Every entry must be transcribed without alteration.

Saved data entries
☆ ☆ ☆

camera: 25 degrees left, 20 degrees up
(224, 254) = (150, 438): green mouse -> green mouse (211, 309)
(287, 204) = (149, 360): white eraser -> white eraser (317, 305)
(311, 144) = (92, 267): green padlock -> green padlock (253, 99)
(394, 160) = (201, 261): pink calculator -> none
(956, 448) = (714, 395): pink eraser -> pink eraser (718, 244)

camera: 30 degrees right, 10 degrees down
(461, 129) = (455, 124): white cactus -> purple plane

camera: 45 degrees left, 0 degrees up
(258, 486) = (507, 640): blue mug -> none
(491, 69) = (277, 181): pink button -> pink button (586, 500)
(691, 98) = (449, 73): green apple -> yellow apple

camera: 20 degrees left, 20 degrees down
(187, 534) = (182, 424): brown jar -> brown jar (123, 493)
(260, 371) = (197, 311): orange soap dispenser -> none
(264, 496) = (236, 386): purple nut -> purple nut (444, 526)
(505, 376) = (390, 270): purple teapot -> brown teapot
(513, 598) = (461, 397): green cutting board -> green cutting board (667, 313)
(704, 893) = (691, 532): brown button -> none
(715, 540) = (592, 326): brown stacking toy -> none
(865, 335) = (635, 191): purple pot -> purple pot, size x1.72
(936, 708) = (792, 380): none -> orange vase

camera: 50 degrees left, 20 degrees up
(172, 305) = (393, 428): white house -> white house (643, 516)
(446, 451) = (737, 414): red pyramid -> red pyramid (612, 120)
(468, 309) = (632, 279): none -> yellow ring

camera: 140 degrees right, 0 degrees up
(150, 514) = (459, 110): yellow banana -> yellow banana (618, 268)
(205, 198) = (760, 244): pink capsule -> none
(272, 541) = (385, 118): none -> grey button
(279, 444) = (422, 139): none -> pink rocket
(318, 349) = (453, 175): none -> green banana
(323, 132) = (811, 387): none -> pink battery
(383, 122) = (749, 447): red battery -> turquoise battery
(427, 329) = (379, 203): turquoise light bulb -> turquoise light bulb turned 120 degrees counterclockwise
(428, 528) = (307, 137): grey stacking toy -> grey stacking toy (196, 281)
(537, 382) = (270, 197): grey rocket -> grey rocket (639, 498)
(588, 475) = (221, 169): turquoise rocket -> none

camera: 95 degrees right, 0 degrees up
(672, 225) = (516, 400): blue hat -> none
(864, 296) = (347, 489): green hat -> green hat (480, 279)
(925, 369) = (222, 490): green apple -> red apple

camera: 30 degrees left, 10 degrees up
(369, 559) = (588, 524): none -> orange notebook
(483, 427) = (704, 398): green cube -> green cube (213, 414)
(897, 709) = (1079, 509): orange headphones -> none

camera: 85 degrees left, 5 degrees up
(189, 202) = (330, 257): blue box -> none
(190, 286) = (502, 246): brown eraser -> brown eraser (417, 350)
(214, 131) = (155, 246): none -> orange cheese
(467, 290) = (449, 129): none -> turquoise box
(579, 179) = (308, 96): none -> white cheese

☆ ☆ ☆

Result of this exercise ▸
camera: 25 degrees left, 20 degrees up
(224, 254) = (150, 438): green mouse -> green mouse (211, 309)
(287, 204) = (149, 360): white eraser -> white eraser (317, 305)
(311, 144) = (92, 267): green padlock -> green padlock (253, 99)
(394, 160) = (201, 261): pink calculator -> none
(956, 448) = (714, 395): pink eraser -> pink eraser (718, 244)

camera: 30 degrees right, 10 degrees down
(461, 129) = (455, 124): white cactus -> purple plane

camera: 45 degrees left, 0 degrees up
(258, 486) = (507, 640): blue mug -> none
(491, 69) = (277, 181): pink button -> pink button (586, 500)
(691, 98) = (449, 73): green apple -> yellow apple

camera: 20 degrees left, 20 degrees down
(187, 534) = (182, 424): brown jar -> brown jar (123, 493)
(260, 371) = (197, 311): orange soap dispenser -> none
(264, 496) = (236, 386): purple nut -> purple nut (444, 526)
(505, 376) = (390, 270): purple teapot -> brown teapot
(513, 598) = (461, 397): green cutting board -> green cutting board (667, 313)
(704, 893) = (691, 532): brown button -> none
(715, 540) = (592, 326): brown stacking toy -> none
(865, 335) = (635, 191): purple pot -> purple pot, size x1.72
(936, 708) = (792, 380): none -> orange vase

camera: 50 degrees left, 20 degrees up
(172, 305) = (393, 428): white house -> white house (643, 516)
(446, 451) = (737, 414): red pyramid -> red pyramid (612, 120)
(468, 309) = (632, 279): none -> yellow ring

camera: 140 degrees right, 0 degrees up
(150, 514) = (459, 110): yellow banana -> yellow banana (618, 268)
(205, 198) = (760, 244): pink capsule -> none
(272, 541) = (385, 118): none -> grey button
(279, 444) = (422, 139): none -> pink rocket
(318, 349) = (453, 175): none -> green banana
(323, 132) = (811, 387): none -> pink battery
(383, 122) = (749, 447): red battery -> turquoise battery
(427, 329) = (379, 203): turquoise light bulb -> turquoise light bulb turned 120 degrees counterclockwise
(428, 528) = (307, 137): grey stacking toy -> grey stacking toy (196, 281)
(537, 382) = (270, 197): grey rocket -> grey rocket (639, 498)
(588, 475) = (221, 169): turquoise rocket -> none

camera: 95 degrees right, 0 degrees up
(672, 225) = (516, 400): blue hat -> none
(864, 296) = (347, 489): green hat -> green hat (480, 279)
(925, 369) = (222, 490): green apple -> red apple

camera: 30 degrees left, 10 degrees up
(369, 559) = (588, 524): none -> orange notebook
(483, 427) = (704, 398): green cube -> green cube (213, 414)
(897, 709) = (1079, 509): orange headphones -> none

camera: 85 degrees left, 5 degrees up
(189, 202) = (330, 257): blue box -> none
(190, 286) = (502, 246): brown eraser -> brown eraser (417, 350)
(214, 131) = (155, 246): none -> orange cheese
(467, 290) = (449, 129): none -> turquoise box
(579, 179) = (308, 96): none -> white cheese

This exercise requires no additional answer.